** INSTRUCTIONS FOR THE TASK **
In the records below, locate the line containing "turquoise light bulb [48,250,113,365]", then extract it and all following lines exactly, ending with the last line.

** PROVIDED ENTRIES **
----------------

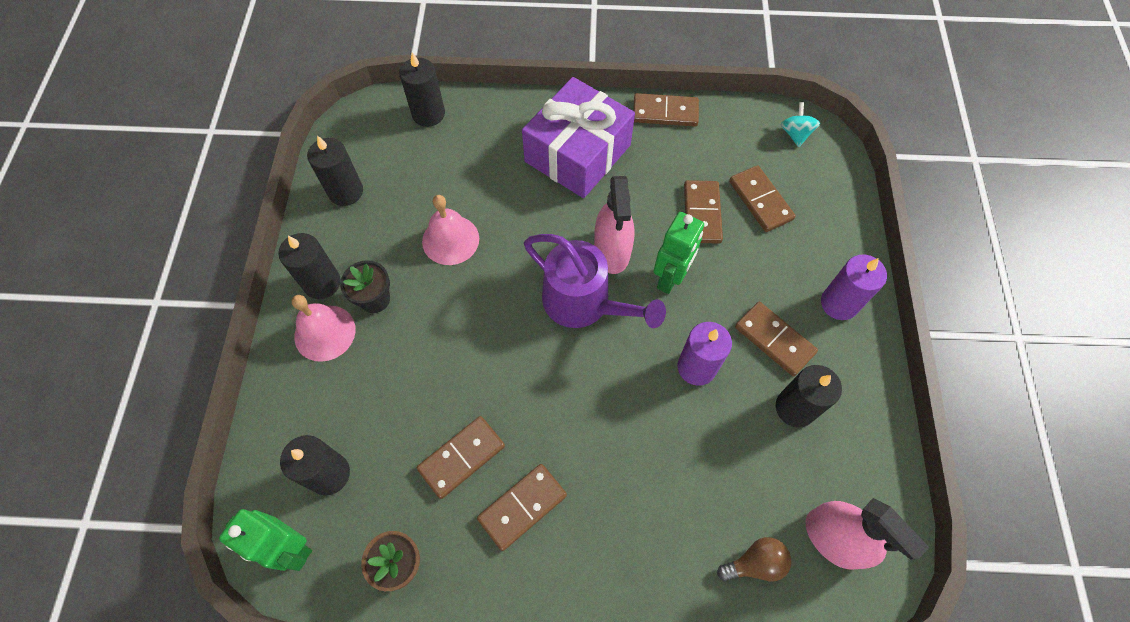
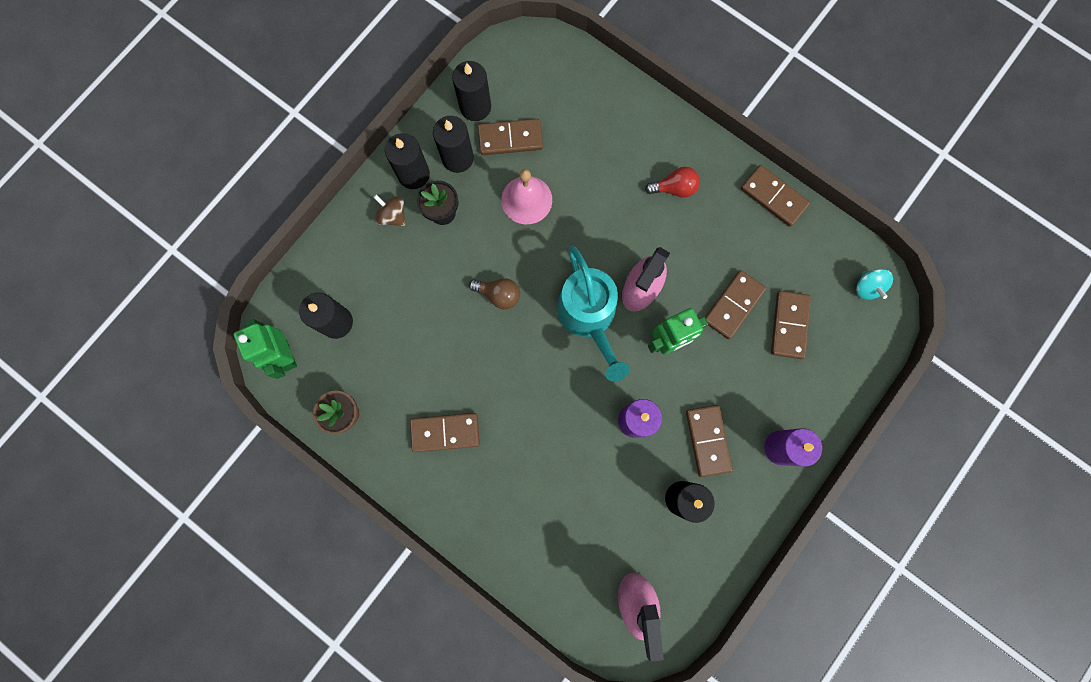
camera: 35 degrees right, 15 degrees up
pink bell [292,295,356,362] -> brown spinning top [373,194,405,226]
black candle [399,52,445,127] -> black candle moved to [433,116,474,173]
brown domino [417,416,505,499] -> brown domino moved to [478,119,543,155]
purple gift [522,77,635,198] -> red light bulb [645,167,700,198]
purple watering can [524,234,666,328] -> turquoise watering can [557,245,630,382]
brown light bulb [717,537,791,582] -> brown light bulb moved to [469,278,520,309]
turquoise spinning top [781,102,820,147] -> turquoise spinning top turned 135 degrees clockwise [856,269,893,300]

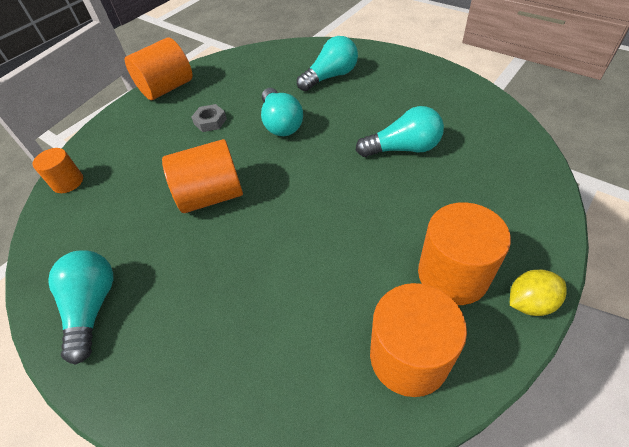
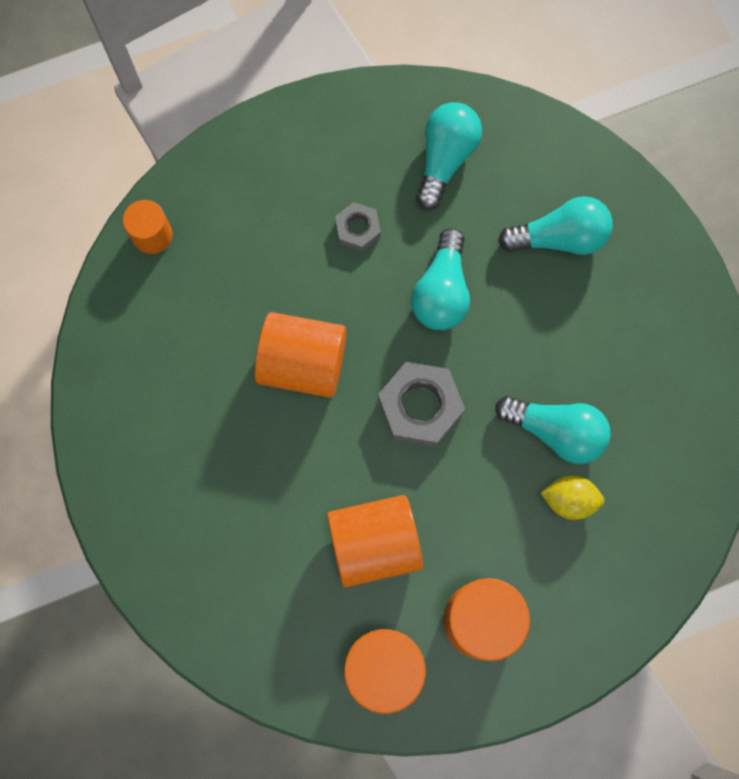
camera: 25 degrees right, 25 degrees up
turquoise light bulb [48,250,113,365] -> turquoise light bulb moved to [416,102,482,210]
orange cylinder [125,37,192,100] -> orange cylinder moved to [327,495,423,587]
yellow lemon [510,270,567,316] -> yellow lemon moved to [541,475,604,520]
none -> grey nut [378,362,465,447]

----------------

** EXERCISE RESULT **
turquoise light bulb [48,250,113,365] -> turquoise light bulb moved to [416,102,482,210]
orange cylinder [125,37,192,100] -> orange cylinder moved to [327,495,423,587]
yellow lemon [510,270,567,316] -> yellow lemon moved to [541,475,604,520]
none -> grey nut [378,362,465,447]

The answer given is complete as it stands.